WORK TO COMPLETE: Going down the listing below, print exactly each line from the one with "107, 115, 155]" up to and including the one with "120 degrees counterclockwise", and skip the rest.

::: STORED DATA :::

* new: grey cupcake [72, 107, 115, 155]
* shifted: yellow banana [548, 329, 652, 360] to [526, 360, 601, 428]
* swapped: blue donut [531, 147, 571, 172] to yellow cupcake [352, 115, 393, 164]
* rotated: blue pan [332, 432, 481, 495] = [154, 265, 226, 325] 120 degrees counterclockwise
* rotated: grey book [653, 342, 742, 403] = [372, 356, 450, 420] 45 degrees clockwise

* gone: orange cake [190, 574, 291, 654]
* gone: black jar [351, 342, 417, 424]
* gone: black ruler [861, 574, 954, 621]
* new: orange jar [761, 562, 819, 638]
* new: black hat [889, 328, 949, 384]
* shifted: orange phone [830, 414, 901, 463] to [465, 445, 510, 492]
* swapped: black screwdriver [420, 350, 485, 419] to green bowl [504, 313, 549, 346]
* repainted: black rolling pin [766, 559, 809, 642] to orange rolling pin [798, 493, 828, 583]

:::
::: STORED DATA :::

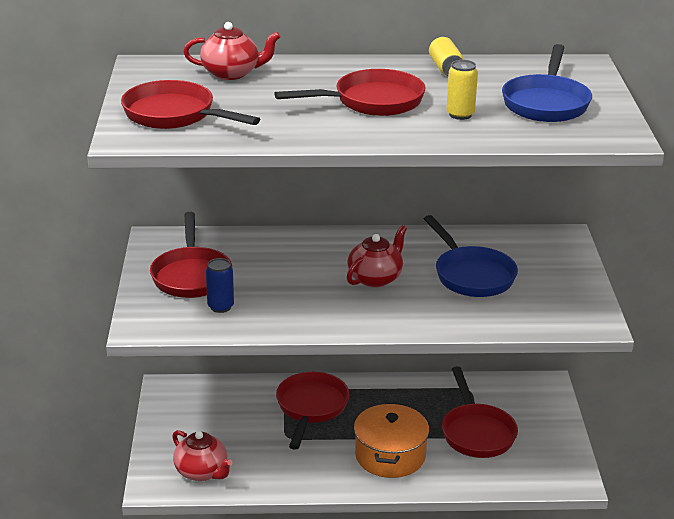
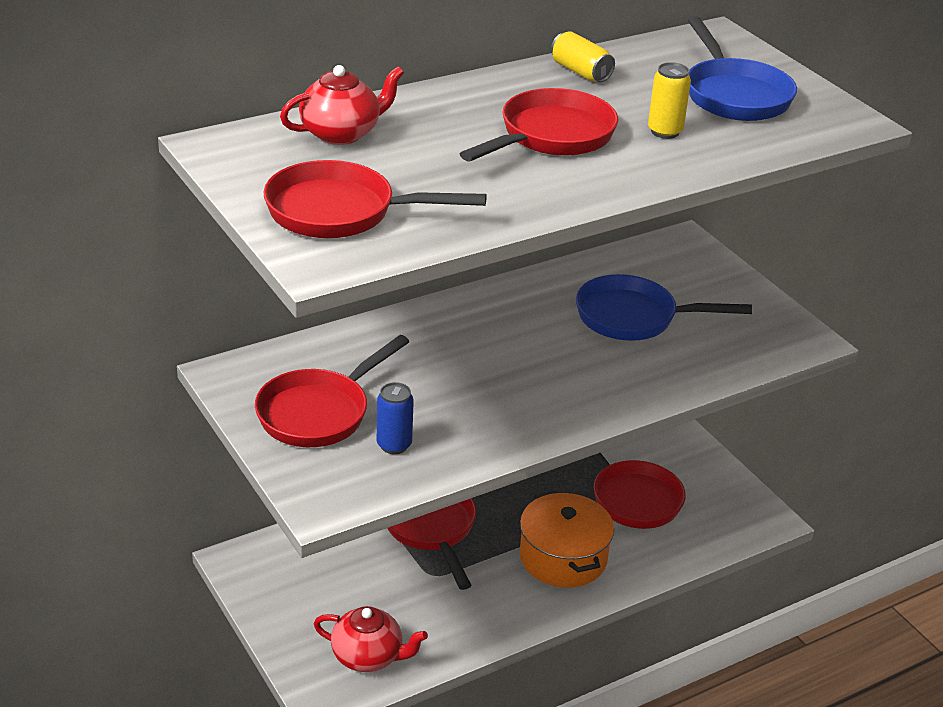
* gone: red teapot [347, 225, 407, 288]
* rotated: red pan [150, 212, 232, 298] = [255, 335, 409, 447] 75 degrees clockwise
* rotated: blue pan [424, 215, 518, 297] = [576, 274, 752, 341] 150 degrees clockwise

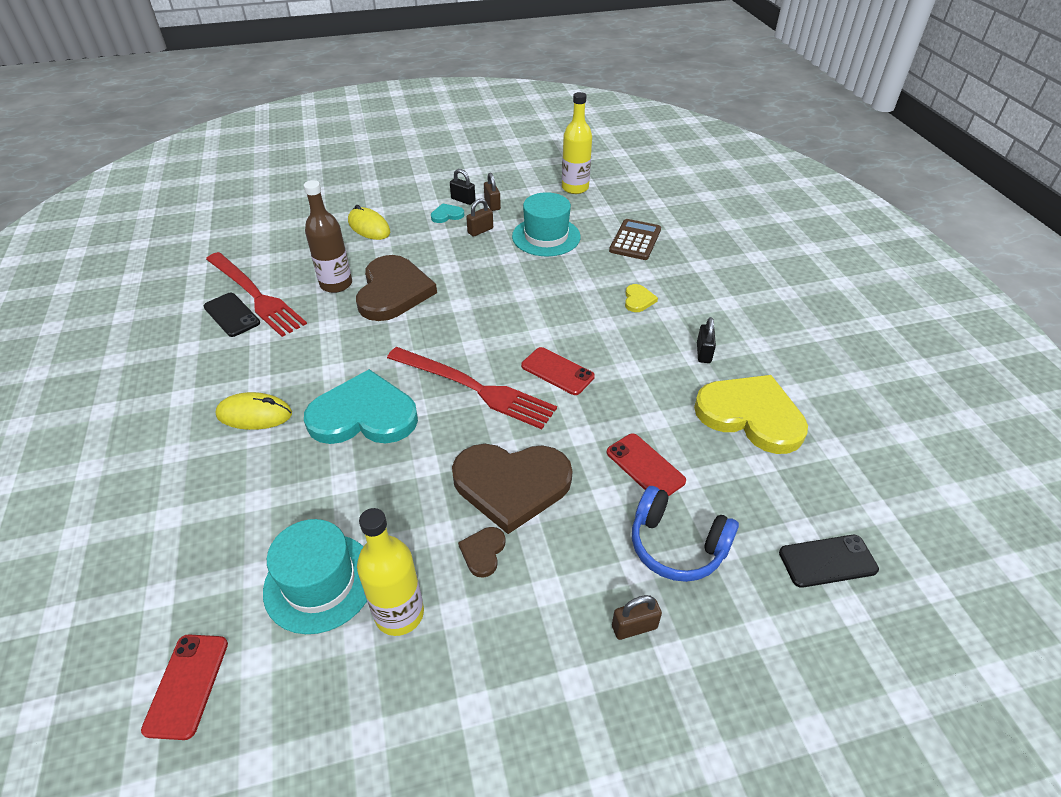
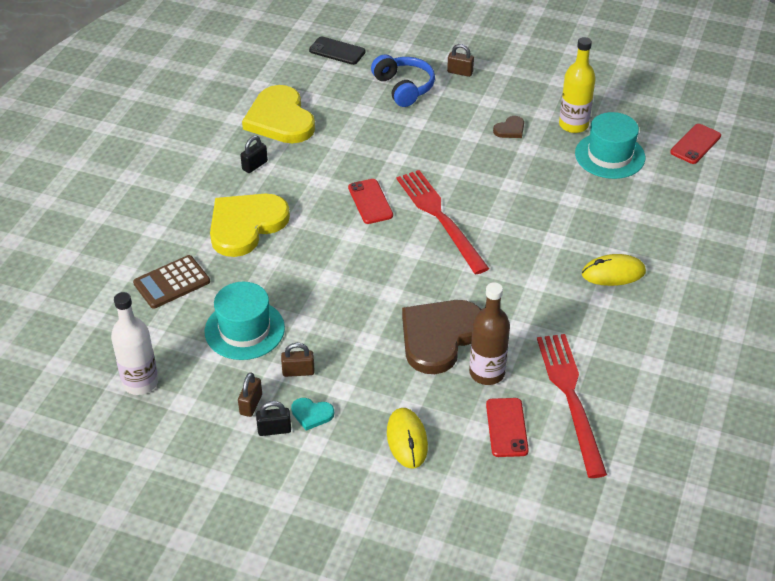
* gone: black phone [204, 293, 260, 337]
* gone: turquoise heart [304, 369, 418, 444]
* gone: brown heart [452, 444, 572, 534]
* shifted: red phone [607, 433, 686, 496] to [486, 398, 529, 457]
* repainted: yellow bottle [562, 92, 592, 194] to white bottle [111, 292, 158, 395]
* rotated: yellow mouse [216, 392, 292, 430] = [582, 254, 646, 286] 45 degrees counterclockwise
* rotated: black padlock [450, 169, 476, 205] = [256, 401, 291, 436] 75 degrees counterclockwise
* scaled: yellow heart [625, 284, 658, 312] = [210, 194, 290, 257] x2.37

:::
::: STORED DATA :::

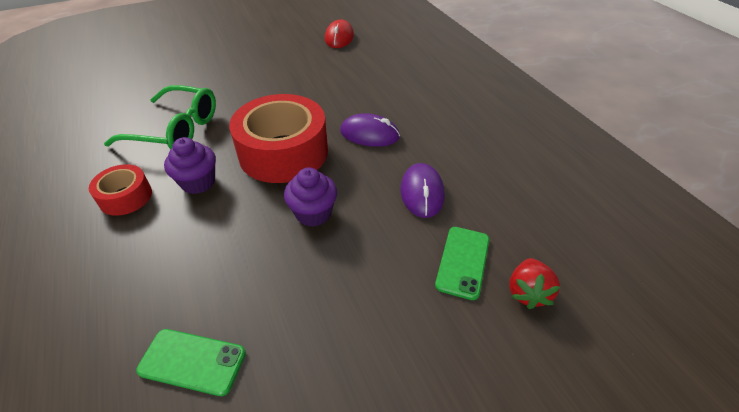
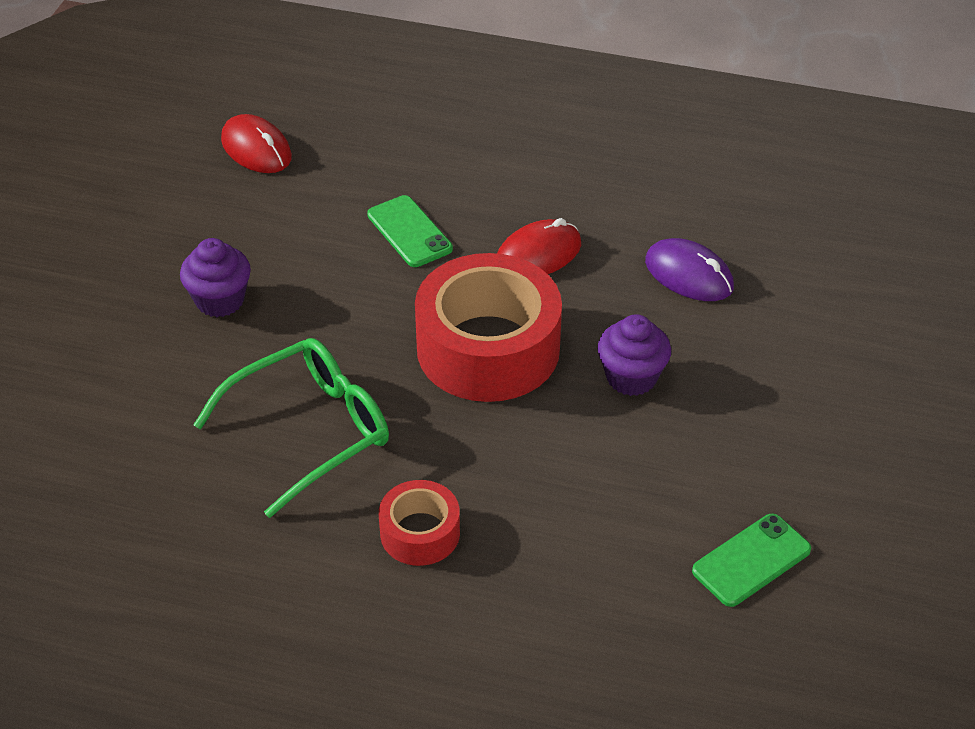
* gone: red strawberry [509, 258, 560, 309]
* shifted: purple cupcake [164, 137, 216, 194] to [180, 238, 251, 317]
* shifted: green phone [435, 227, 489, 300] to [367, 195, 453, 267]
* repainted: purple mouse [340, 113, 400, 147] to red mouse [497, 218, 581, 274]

:::

TASK ANSWER:
* new: grey cupcake [72, 107, 115, 155]
* shifted: yellow banana [548, 329, 652, 360] to [526, 360, 601, 428]
* swapped: blue donut [531, 147, 571, 172] to yellow cupcake [352, 115, 393, 164]
* rotated: blue pan [332, 432, 481, 495] = [154, 265, 226, 325] 120 degrees counterclockwise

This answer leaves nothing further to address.